> **Extracted entries**
========

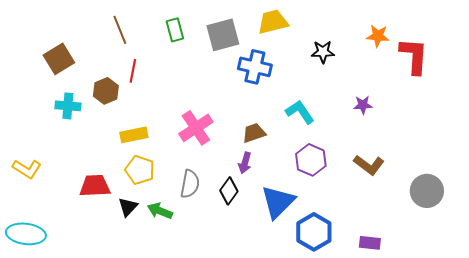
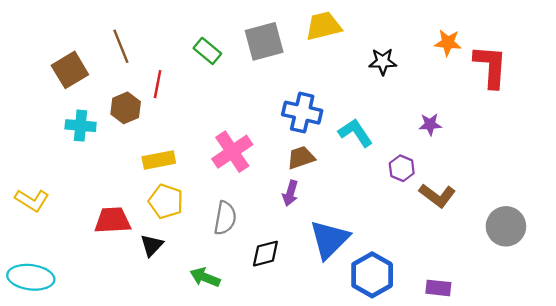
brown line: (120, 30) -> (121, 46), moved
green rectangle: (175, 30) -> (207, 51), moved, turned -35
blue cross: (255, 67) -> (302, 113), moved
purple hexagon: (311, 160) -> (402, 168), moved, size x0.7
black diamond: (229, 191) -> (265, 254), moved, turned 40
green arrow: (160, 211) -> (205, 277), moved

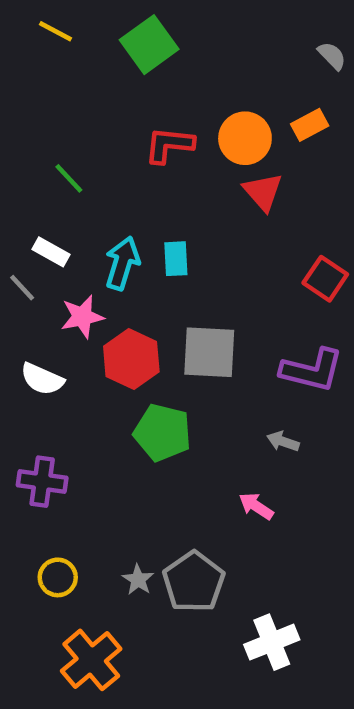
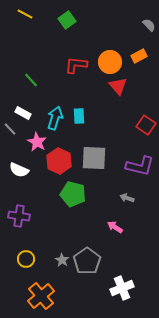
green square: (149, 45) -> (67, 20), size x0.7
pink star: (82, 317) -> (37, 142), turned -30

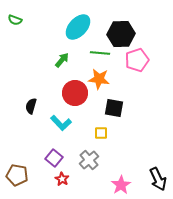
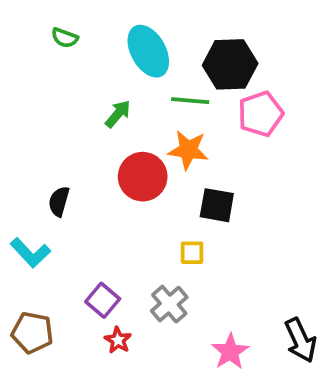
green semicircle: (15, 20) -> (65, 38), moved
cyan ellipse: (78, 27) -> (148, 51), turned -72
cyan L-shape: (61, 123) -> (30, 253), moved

========

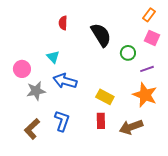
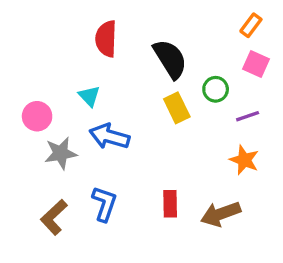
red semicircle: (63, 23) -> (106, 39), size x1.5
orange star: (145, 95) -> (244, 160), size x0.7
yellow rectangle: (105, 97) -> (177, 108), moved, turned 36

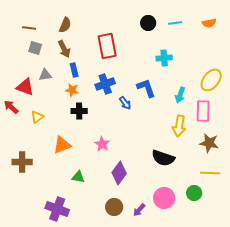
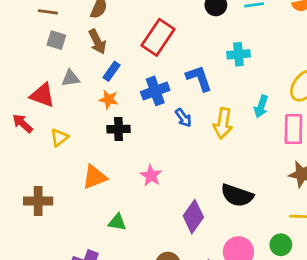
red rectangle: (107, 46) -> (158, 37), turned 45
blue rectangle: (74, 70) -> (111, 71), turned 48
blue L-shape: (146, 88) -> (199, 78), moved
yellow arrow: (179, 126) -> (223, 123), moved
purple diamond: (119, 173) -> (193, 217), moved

========

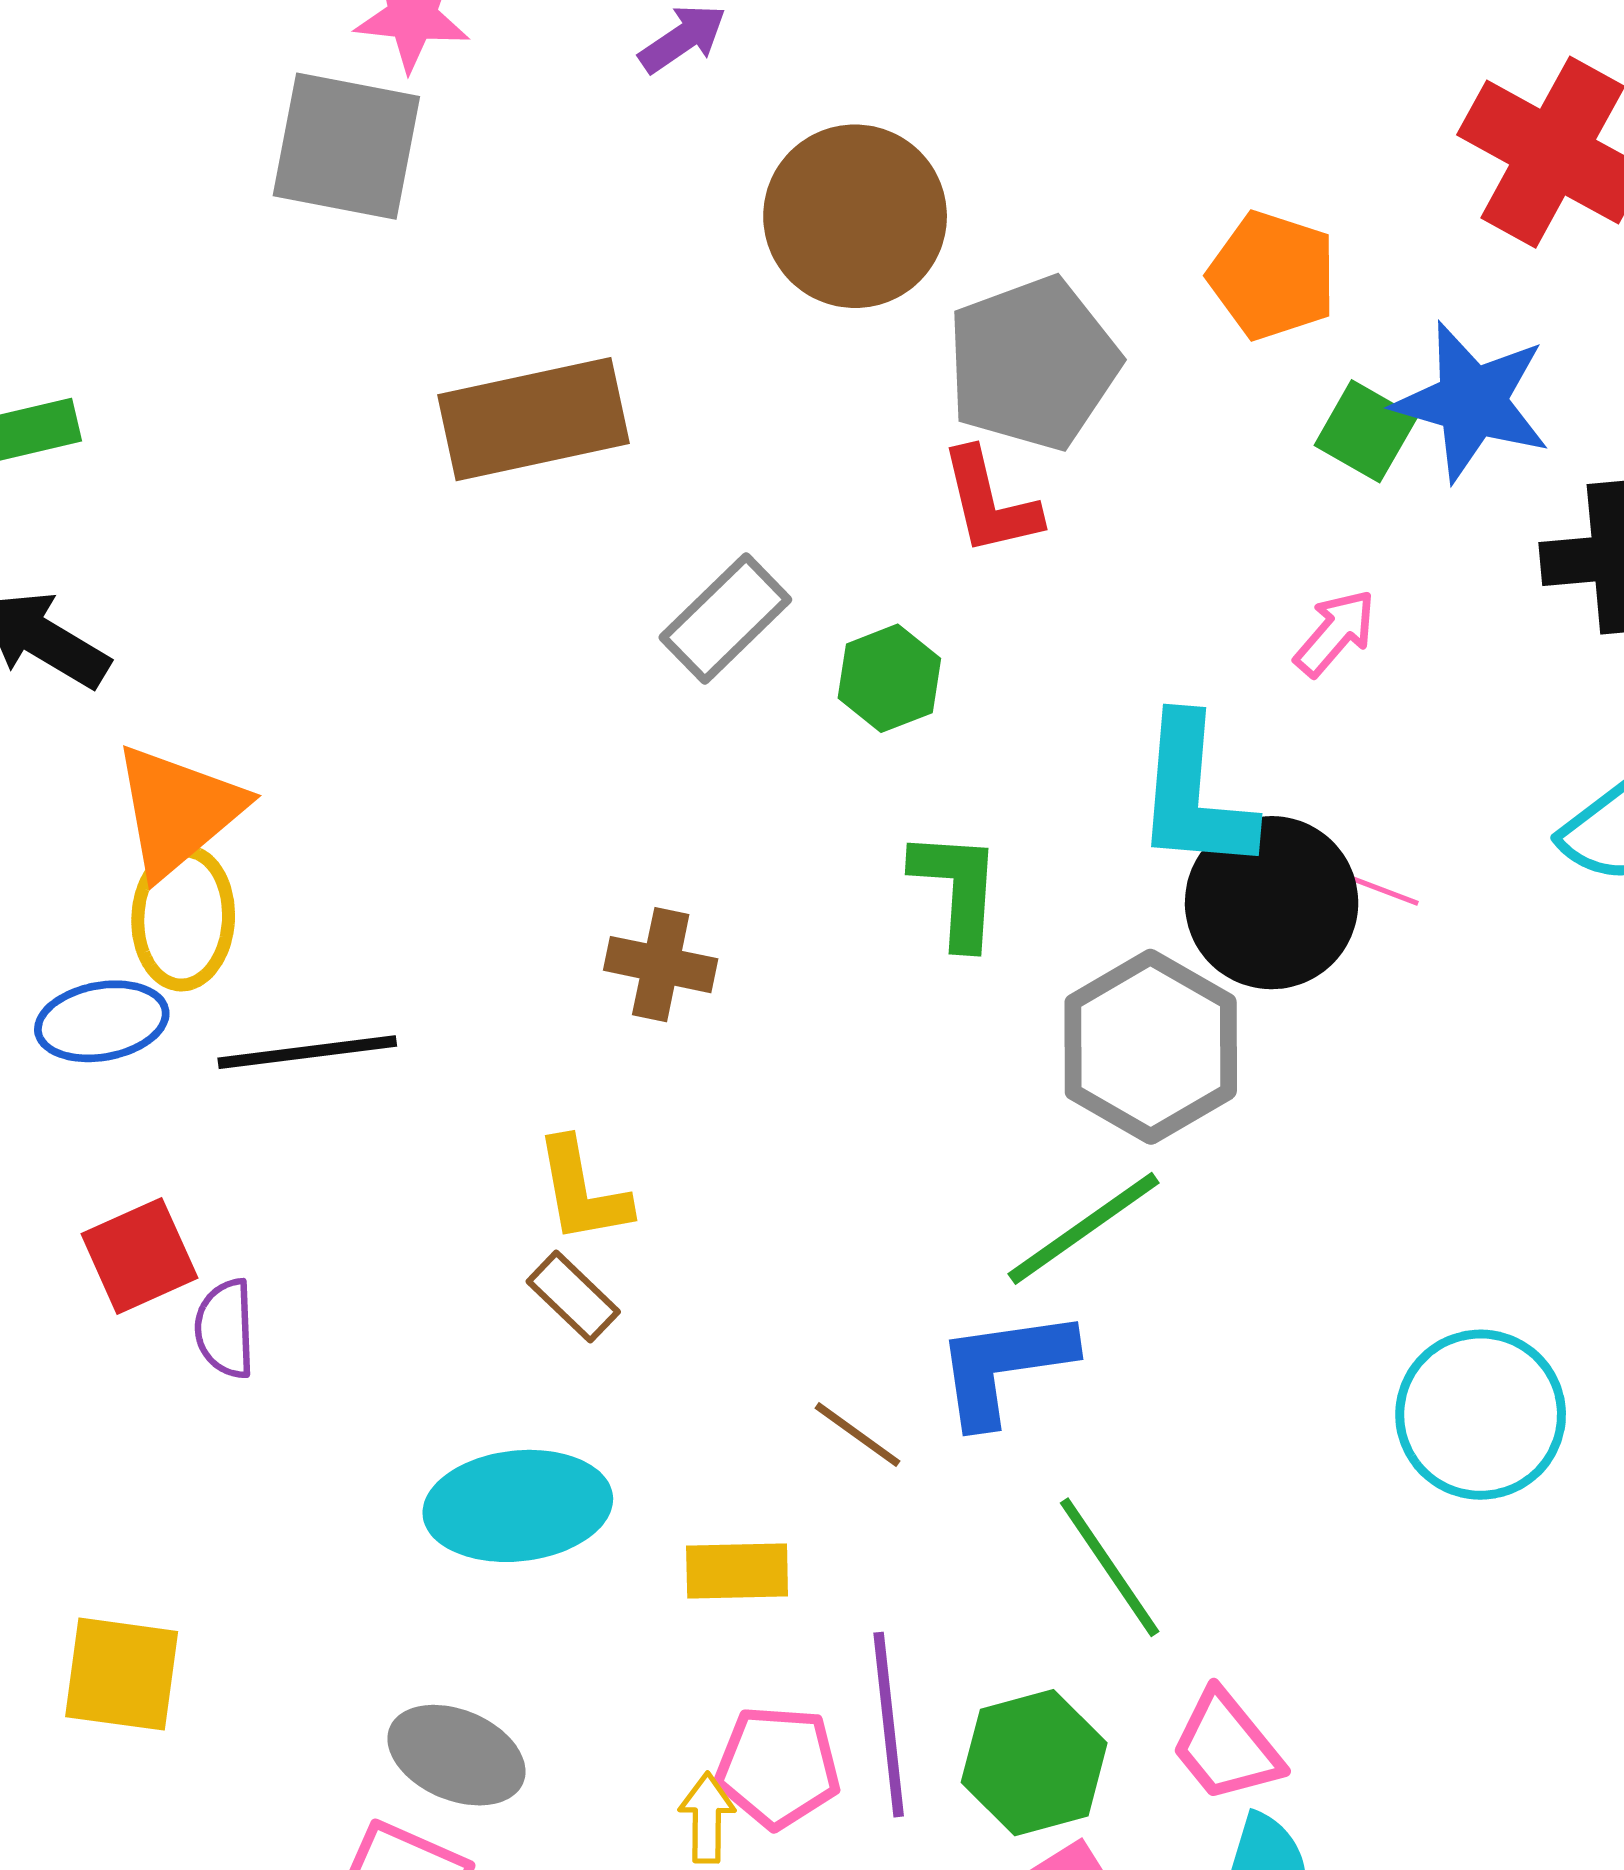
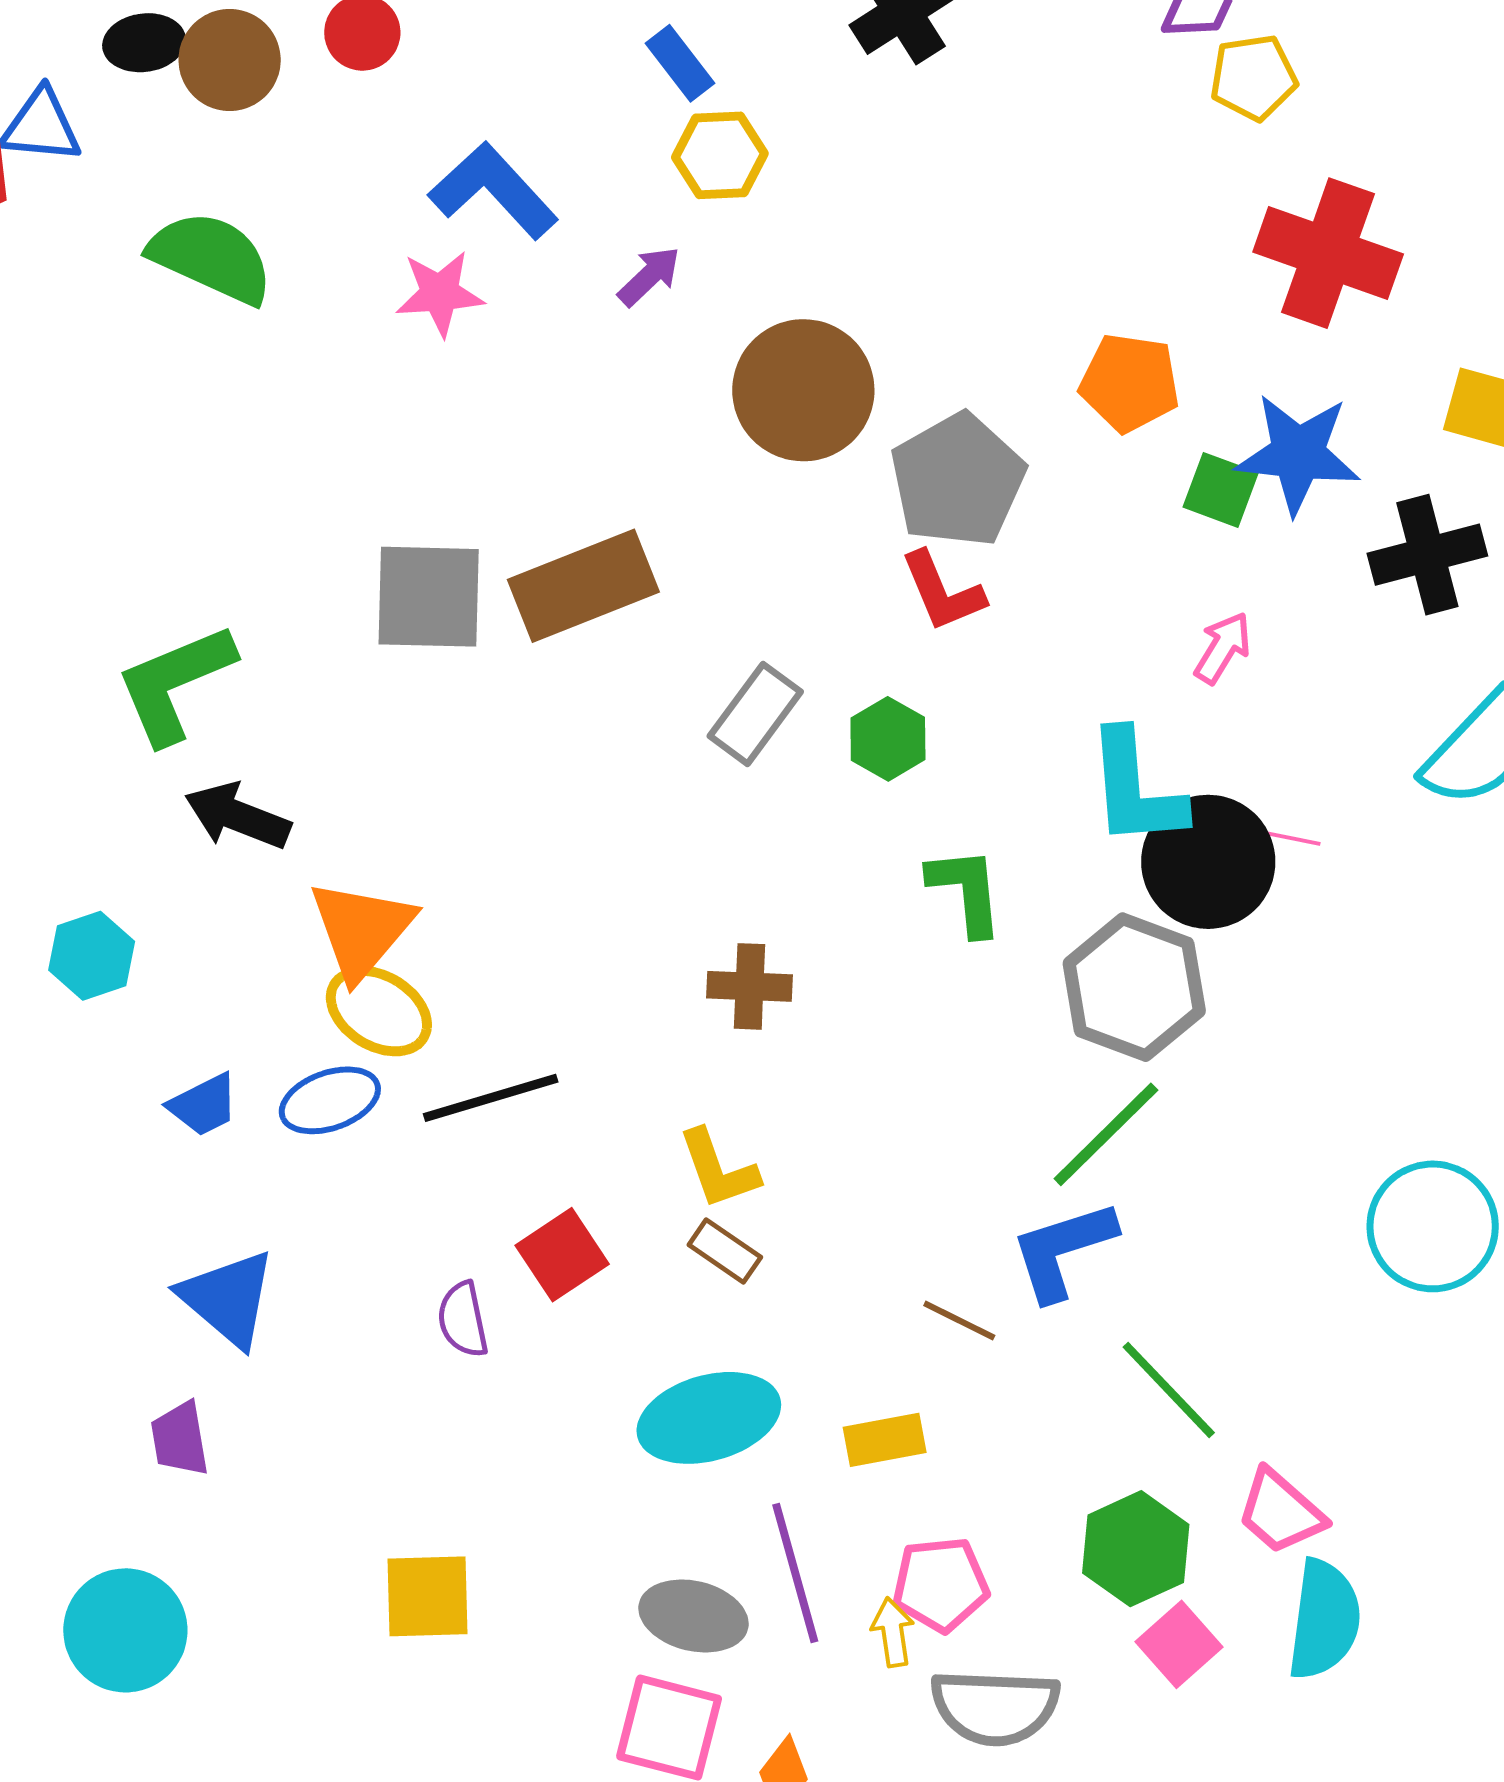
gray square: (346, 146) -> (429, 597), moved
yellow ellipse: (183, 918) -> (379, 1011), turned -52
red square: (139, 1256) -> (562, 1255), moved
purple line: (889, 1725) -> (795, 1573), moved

========

> **Task**
In the listing above, count every line that contains "blue". Respond with the number alone.

> **Solution to the exercise**
3